→ What you will do
Whenever the word "blue" shows up in a line of the data, copy that line.
------------------------------
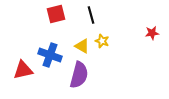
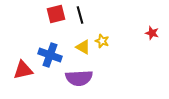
black line: moved 11 px left
red star: rotated 24 degrees clockwise
yellow triangle: moved 1 px right, 1 px down
purple semicircle: moved 3 px down; rotated 72 degrees clockwise
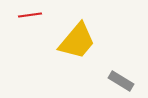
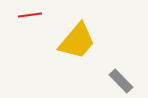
gray rectangle: rotated 15 degrees clockwise
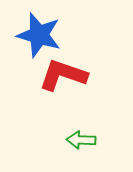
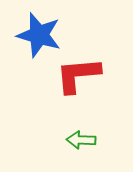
red L-shape: moved 15 px right; rotated 24 degrees counterclockwise
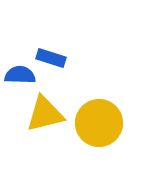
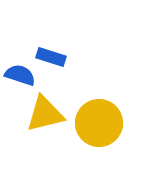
blue rectangle: moved 1 px up
blue semicircle: rotated 16 degrees clockwise
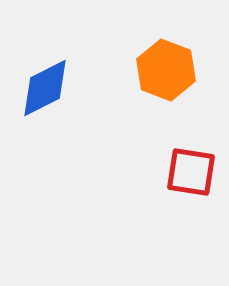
------------------------------
→ Answer to this task
blue rectangle: moved 1 px up
blue semicircle: rotated 16 degrees clockwise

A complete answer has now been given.